What is expected
Write out each entry below exactly; the images do not belong in your copy.

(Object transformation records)
+ + + +
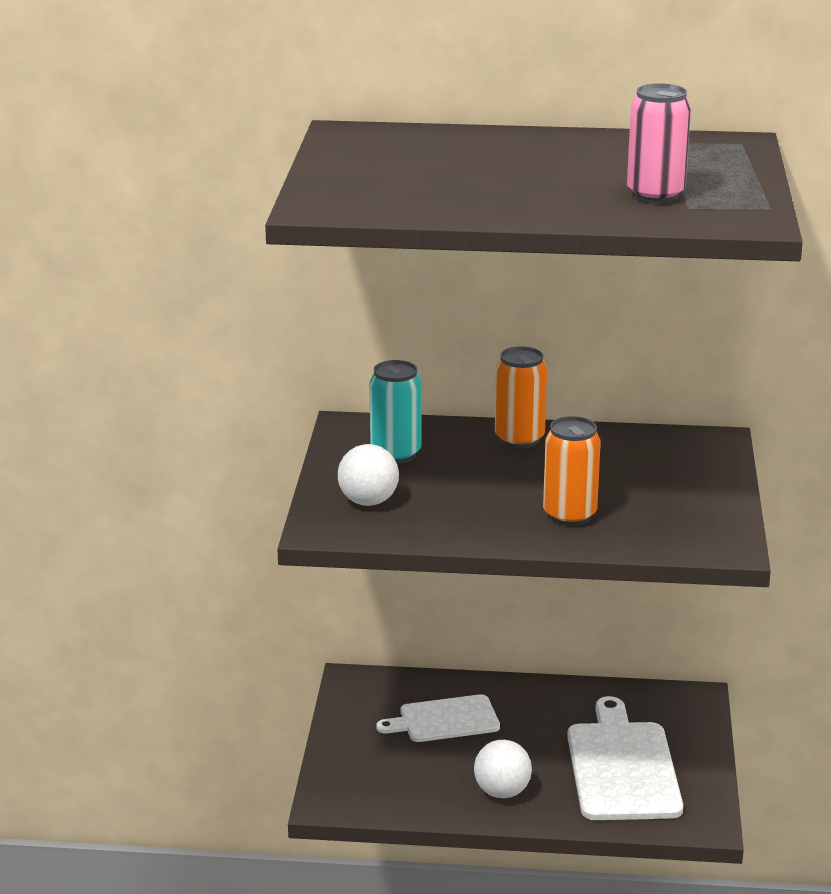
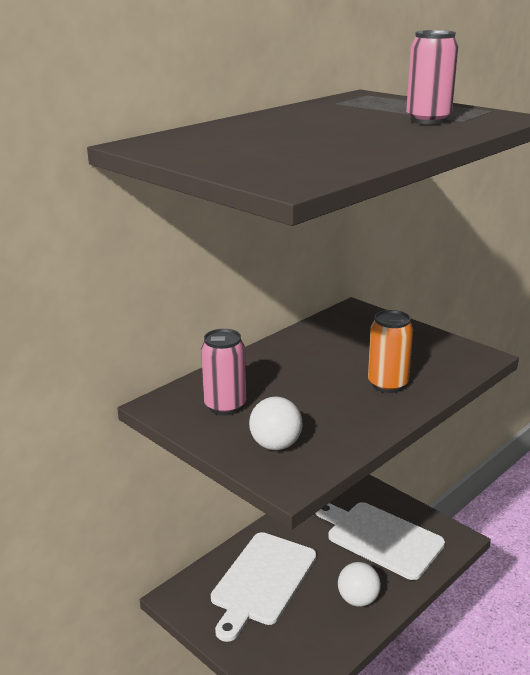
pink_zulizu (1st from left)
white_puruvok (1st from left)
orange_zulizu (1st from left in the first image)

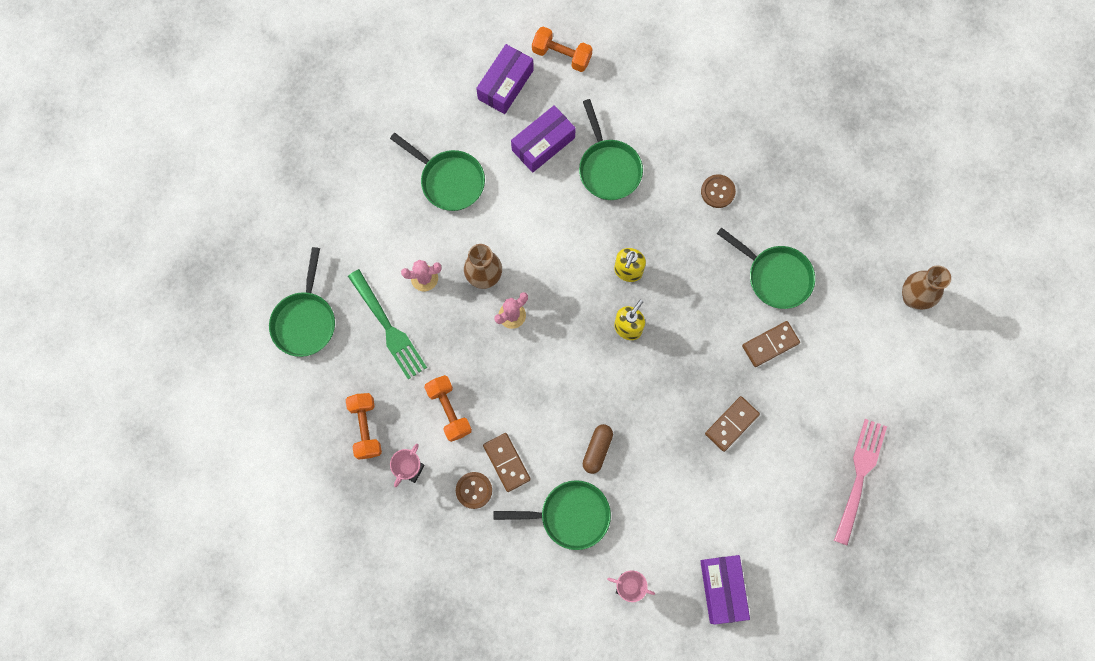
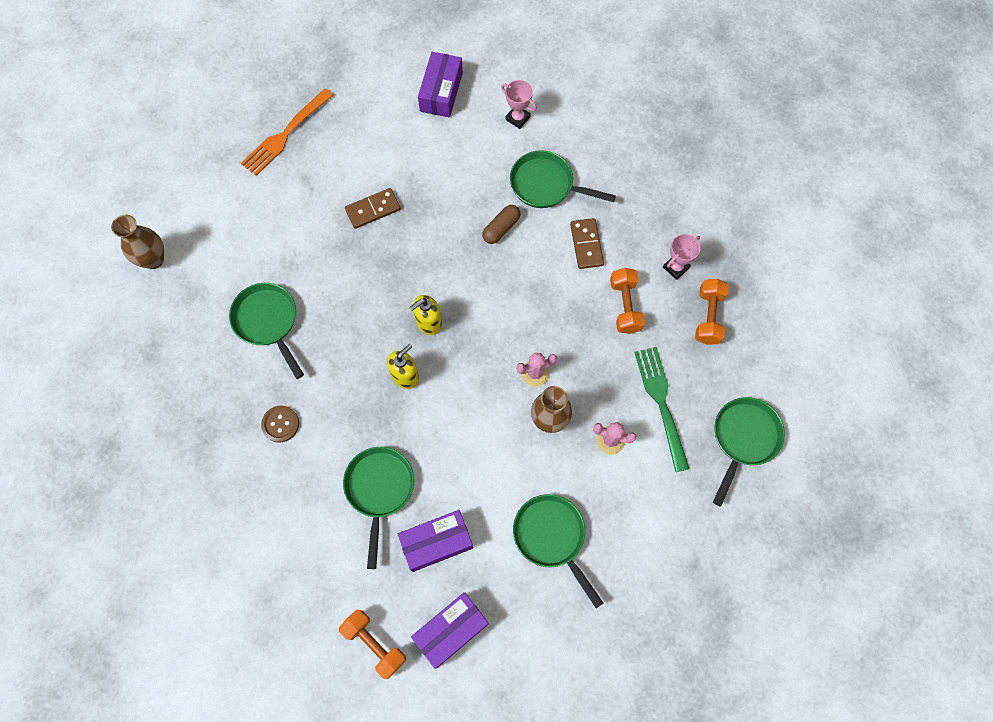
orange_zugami
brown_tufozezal (1st from left in the first image)
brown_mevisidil (3rd from left in the first image)

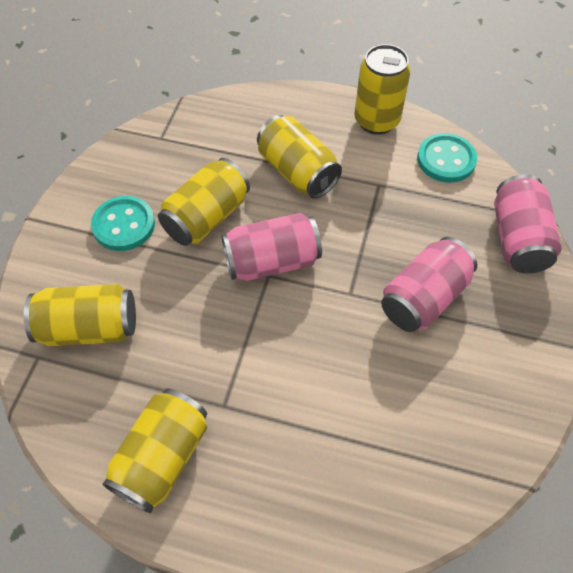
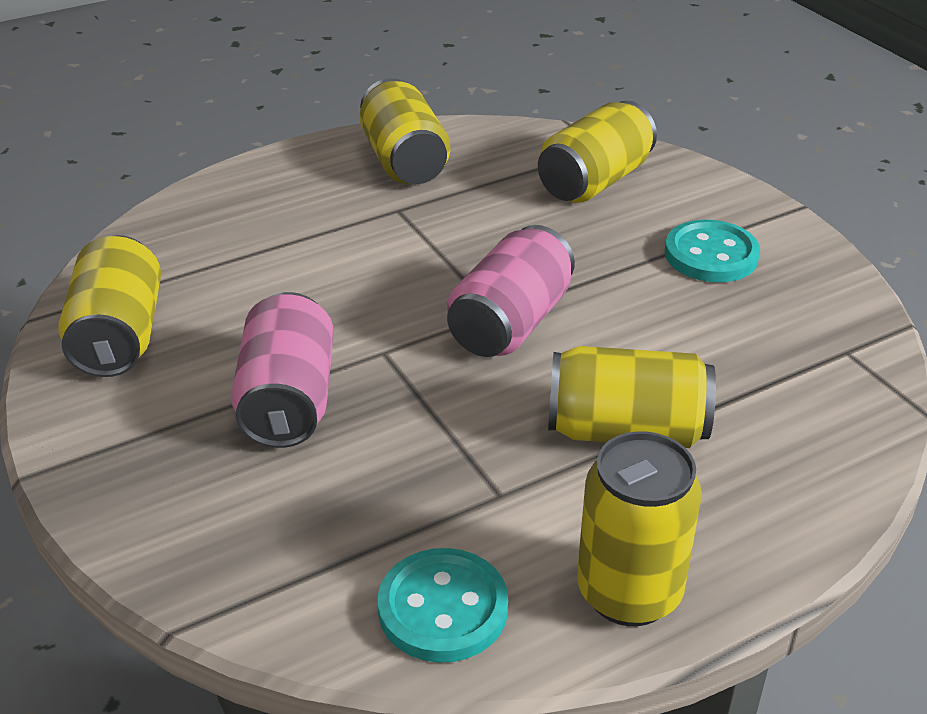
yellow_zulizu (1st from left)
pink_zulizu (3rd from left in the first image)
+ + + +
Expected answer
pink_zulizu (1st from left)
white_puruvok (1st from left)
orange_zulizu (1st from left in the first image)

orange_zugami
brown_tufozezal (1st from left in the first image)
brown_mevisidil (3rd from left in the first image)

yellow_zulizu (1st from left)
pink_zulizu (3rd from left in the first image)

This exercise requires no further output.